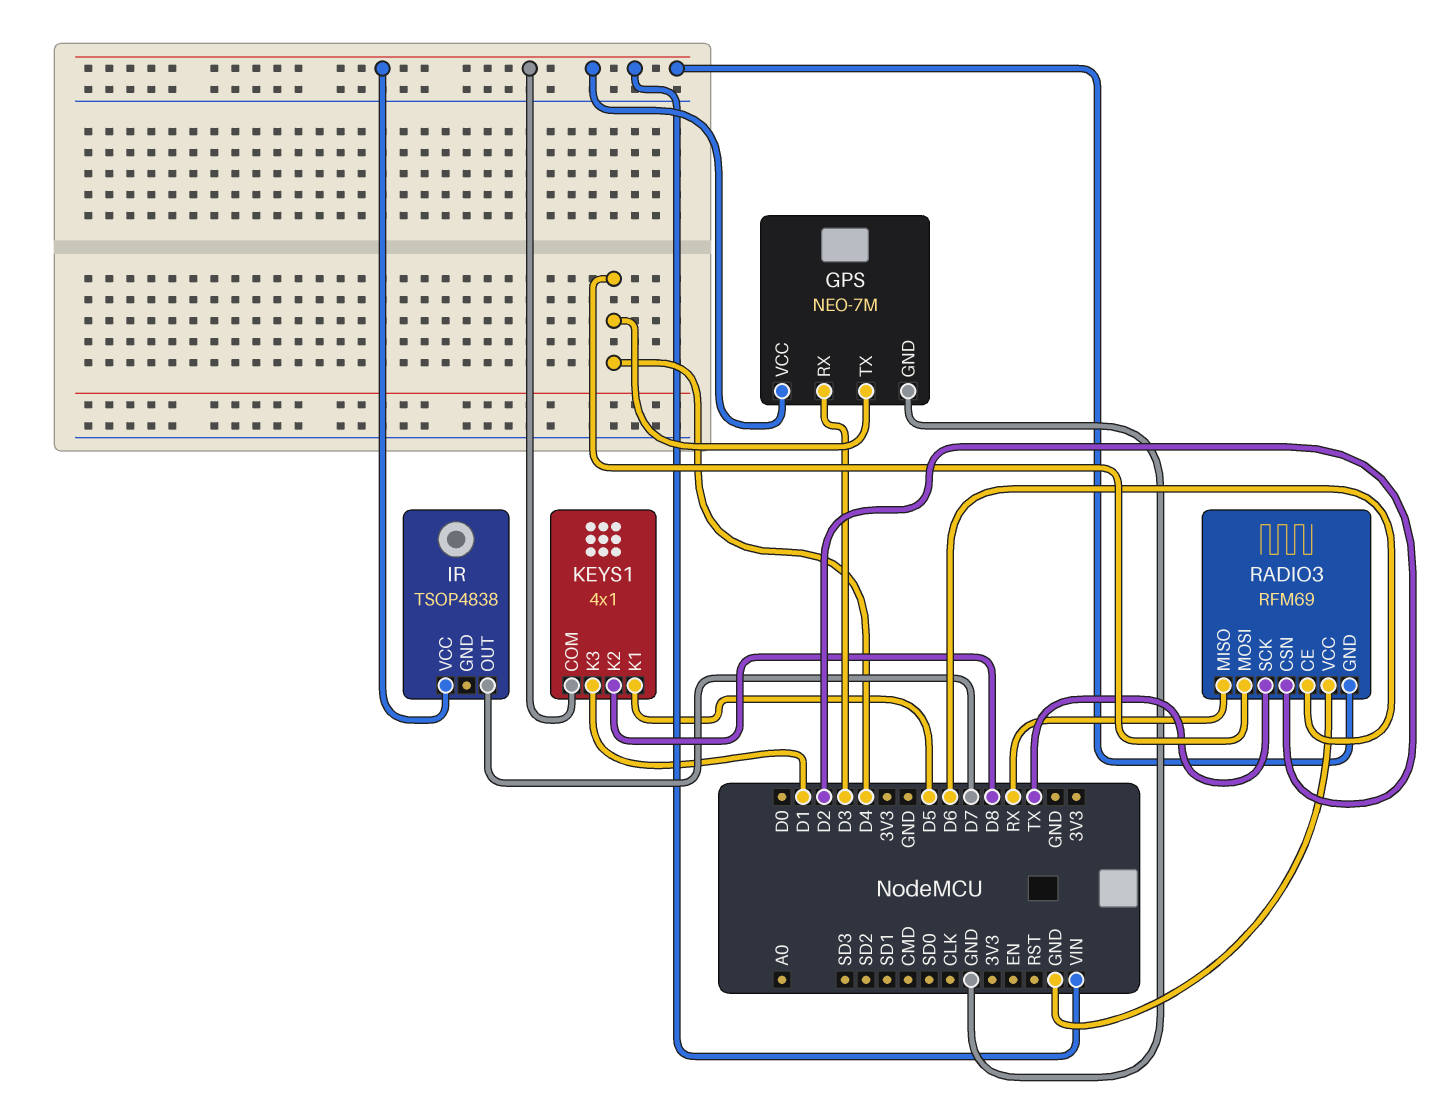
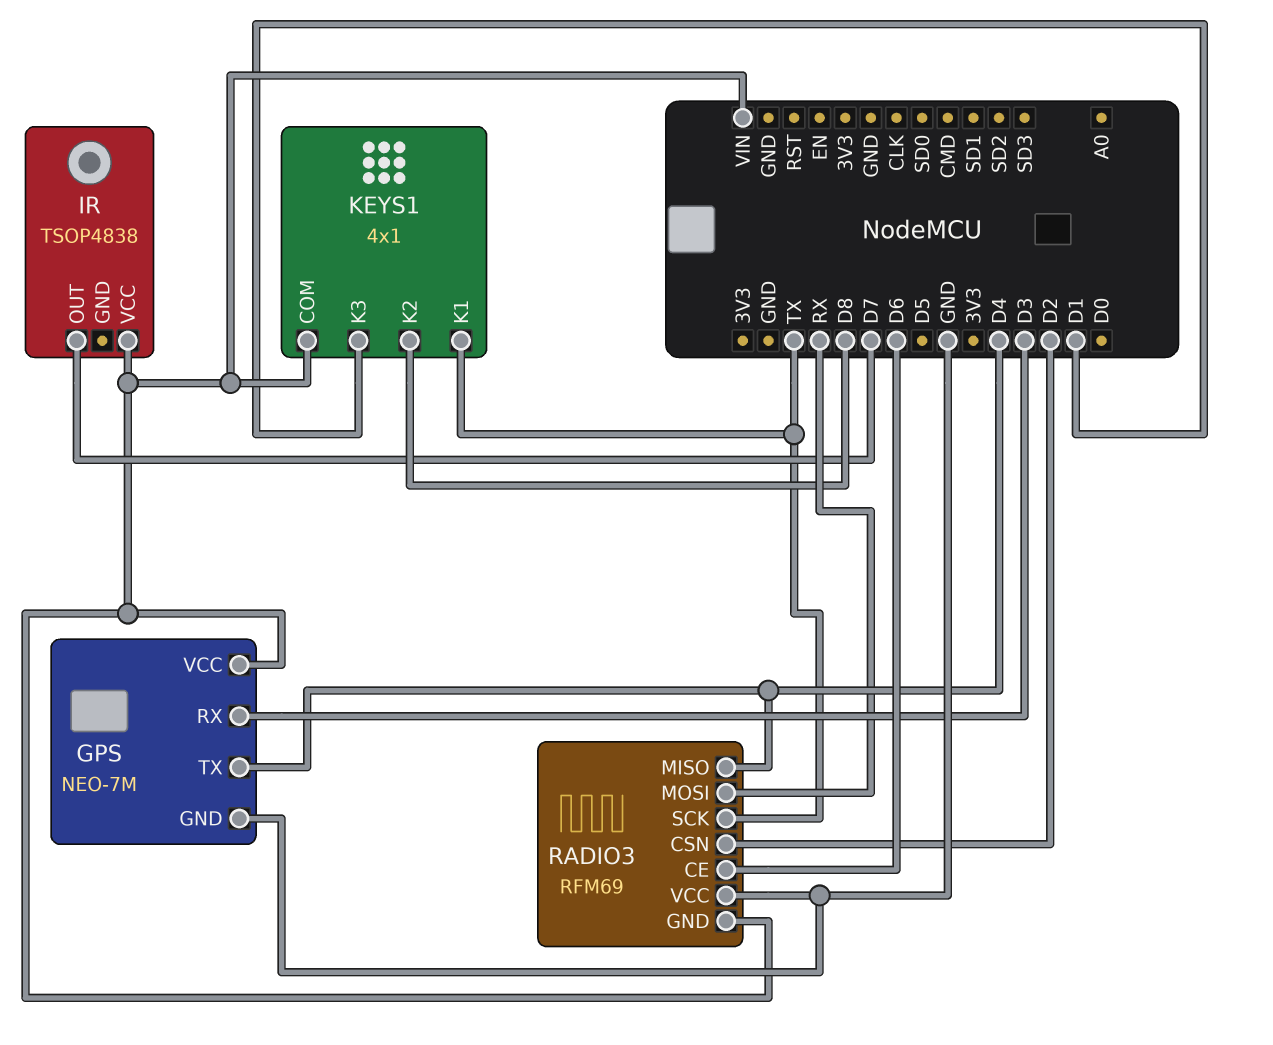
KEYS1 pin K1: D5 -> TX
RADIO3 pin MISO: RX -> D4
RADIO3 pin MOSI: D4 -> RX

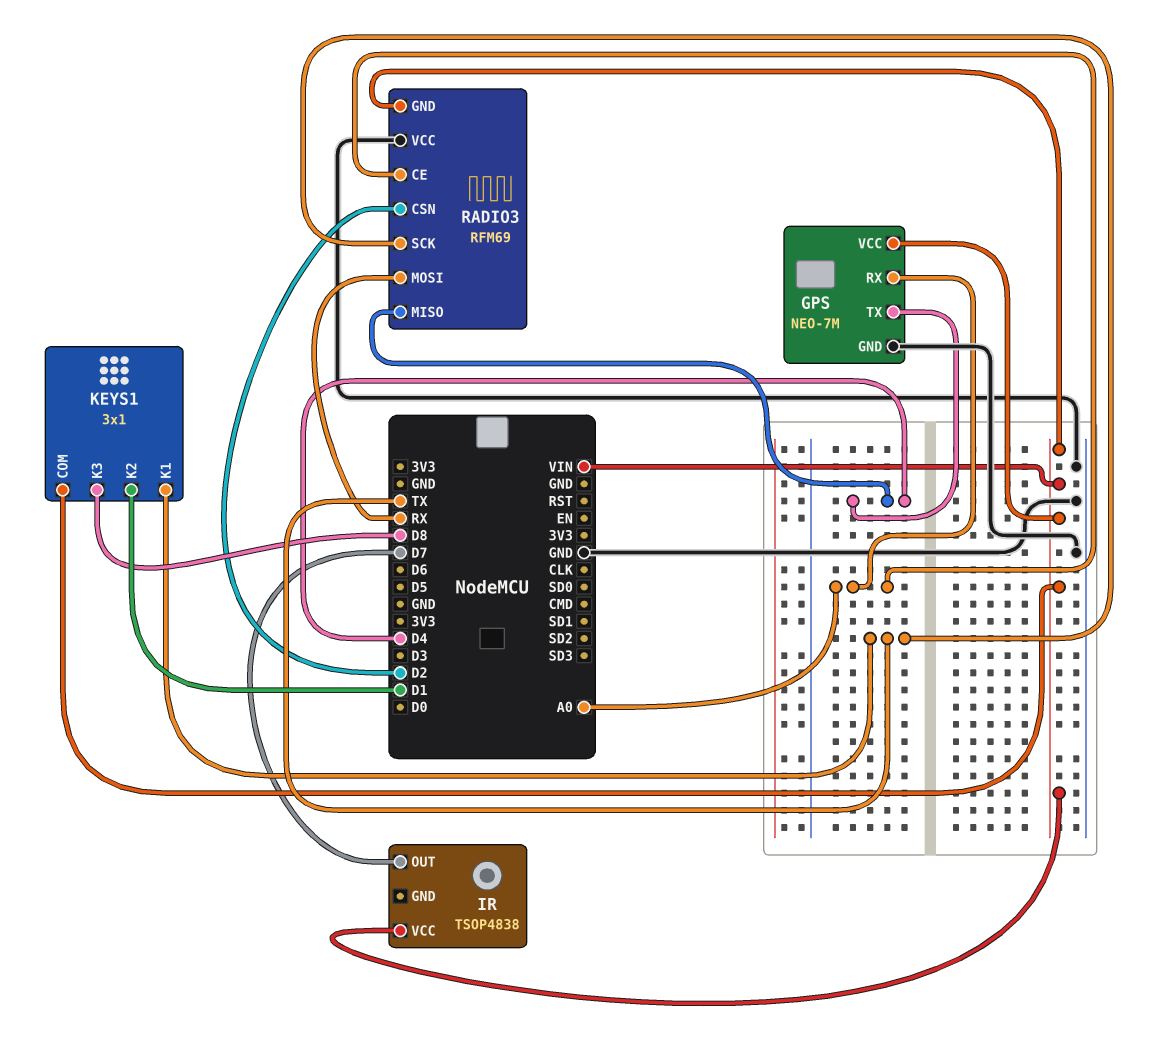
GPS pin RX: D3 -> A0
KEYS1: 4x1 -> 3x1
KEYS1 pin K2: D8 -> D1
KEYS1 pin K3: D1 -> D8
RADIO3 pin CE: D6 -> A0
□ □ □ □ □
Task: From the first line above to the last, copy the records exactly but omit the pictures.

Written solution:
KEYS1 pin K1: D5 -> TX
RADIO3 pin MISO: RX -> D4
RADIO3 pin MOSI: D4 -> RX

GPS pin RX: D3 -> A0
KEYS1: 4x1 -> 3x1
KEYS1 pin K2: D8 -> D1
KEYS1 pin K3: D1 -> D8
RADIO3 pin CE: D6 -> A0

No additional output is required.